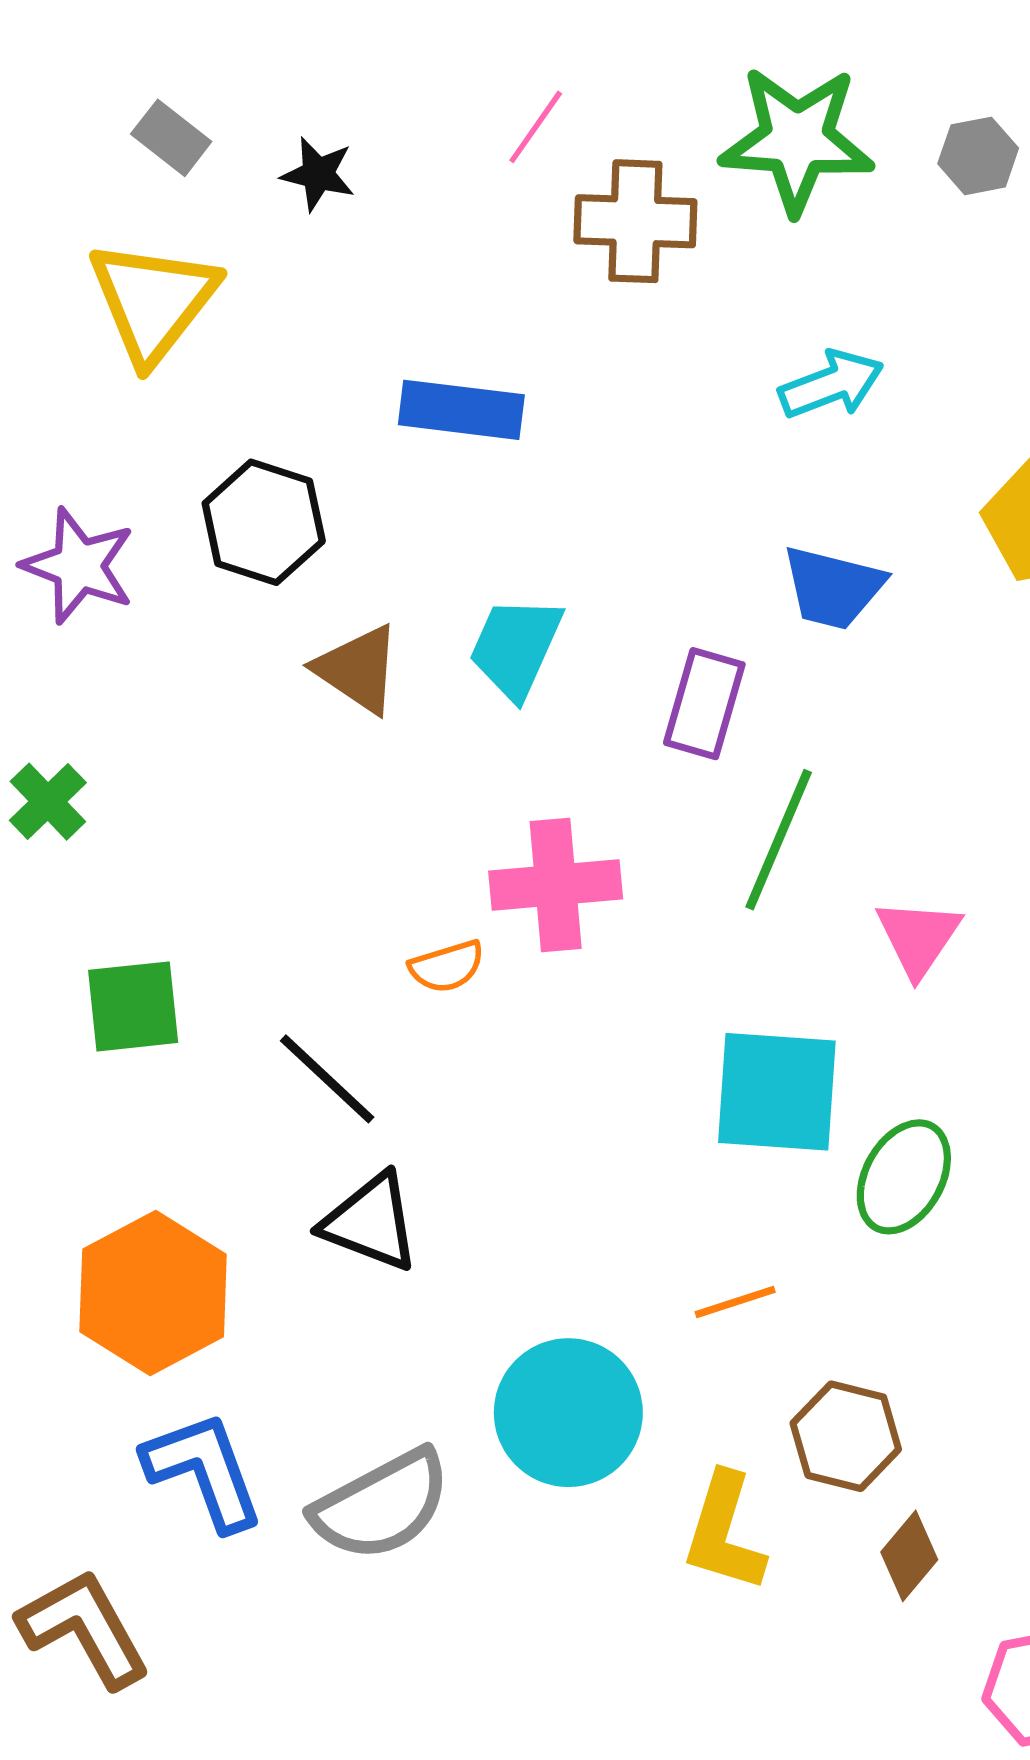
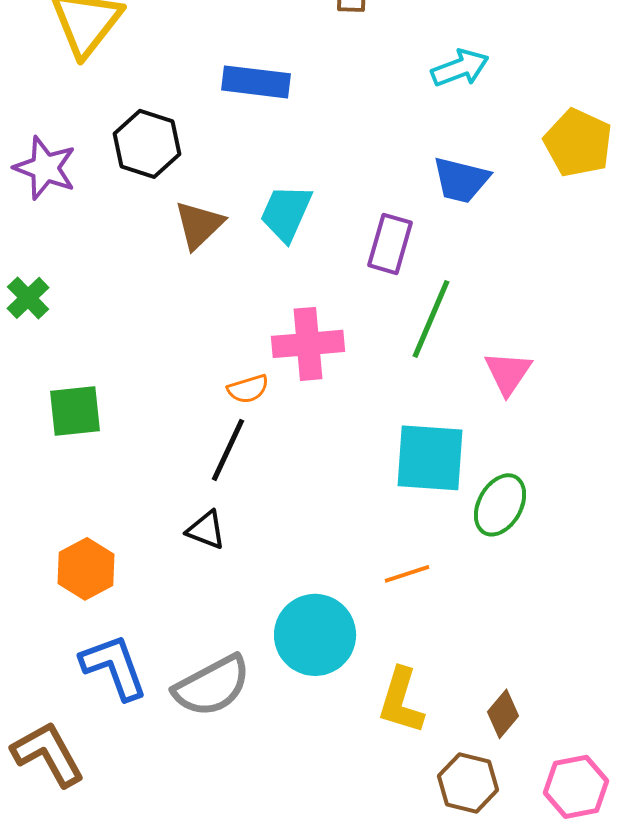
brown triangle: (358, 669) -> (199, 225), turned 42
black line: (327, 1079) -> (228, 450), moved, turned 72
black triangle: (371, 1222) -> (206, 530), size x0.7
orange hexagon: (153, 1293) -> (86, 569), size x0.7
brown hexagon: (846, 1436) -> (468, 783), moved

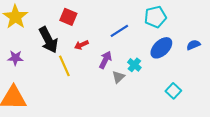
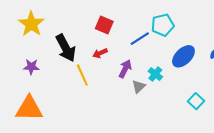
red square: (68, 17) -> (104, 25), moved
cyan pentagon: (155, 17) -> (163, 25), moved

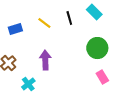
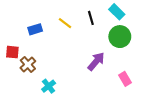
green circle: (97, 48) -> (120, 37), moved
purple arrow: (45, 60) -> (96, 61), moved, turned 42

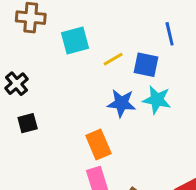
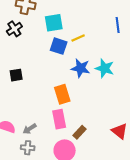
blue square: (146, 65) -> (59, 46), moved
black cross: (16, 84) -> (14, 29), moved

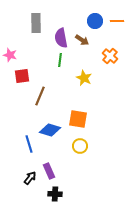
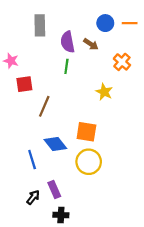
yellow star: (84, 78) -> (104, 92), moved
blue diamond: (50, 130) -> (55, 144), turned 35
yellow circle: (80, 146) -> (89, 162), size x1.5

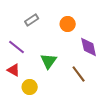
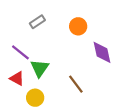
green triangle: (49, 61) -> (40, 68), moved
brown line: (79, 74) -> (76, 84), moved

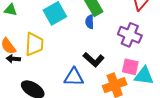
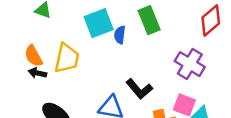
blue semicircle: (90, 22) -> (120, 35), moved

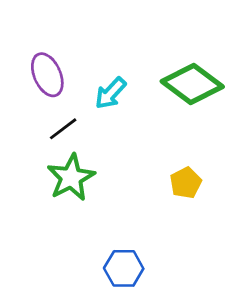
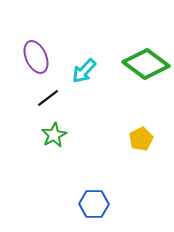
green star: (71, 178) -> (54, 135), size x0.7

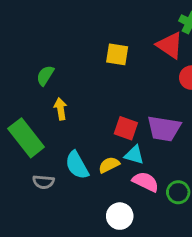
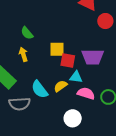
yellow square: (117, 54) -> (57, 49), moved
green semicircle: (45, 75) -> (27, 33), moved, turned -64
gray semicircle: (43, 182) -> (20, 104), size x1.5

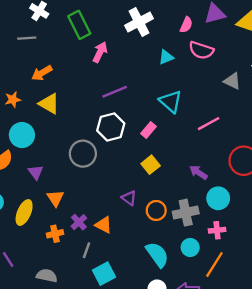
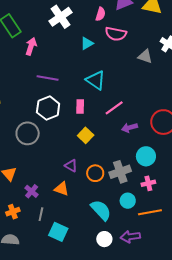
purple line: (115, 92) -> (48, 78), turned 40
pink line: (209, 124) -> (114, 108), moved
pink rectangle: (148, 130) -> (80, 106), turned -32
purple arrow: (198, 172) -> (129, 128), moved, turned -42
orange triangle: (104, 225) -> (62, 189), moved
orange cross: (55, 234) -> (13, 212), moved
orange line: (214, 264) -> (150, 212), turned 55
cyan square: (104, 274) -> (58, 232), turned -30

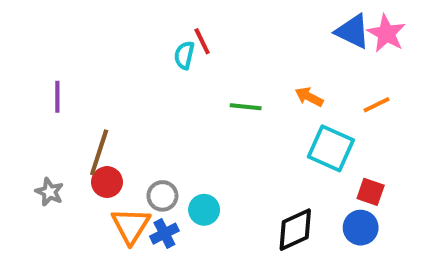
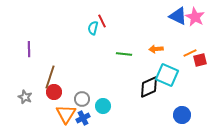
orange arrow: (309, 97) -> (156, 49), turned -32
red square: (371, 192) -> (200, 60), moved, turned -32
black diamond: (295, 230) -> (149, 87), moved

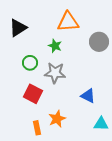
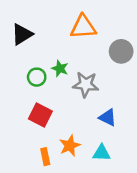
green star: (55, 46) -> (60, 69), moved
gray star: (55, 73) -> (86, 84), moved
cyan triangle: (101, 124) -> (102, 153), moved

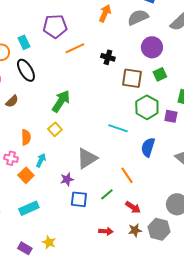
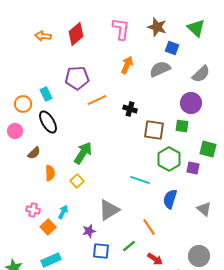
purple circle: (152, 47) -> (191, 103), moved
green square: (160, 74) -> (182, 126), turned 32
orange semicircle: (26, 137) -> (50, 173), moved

————————

WHAT YOU ARE ASKED TO DO: Among the lines of the material, find those holding the word "size" and return them.

EXERCISE RESPONSE:
black triangle: (371, 1222) -> (206, 530), size x0.7
orange hexagon: (153, 1293) -> (86, 569), size x0.7
yellow circle: (80, 146) -> (89, 162), size x1.5
green star: (71, 178) -> (54, 135), size x0.7
gray semicircle: (43, 182) -> (20, 104), size x1.5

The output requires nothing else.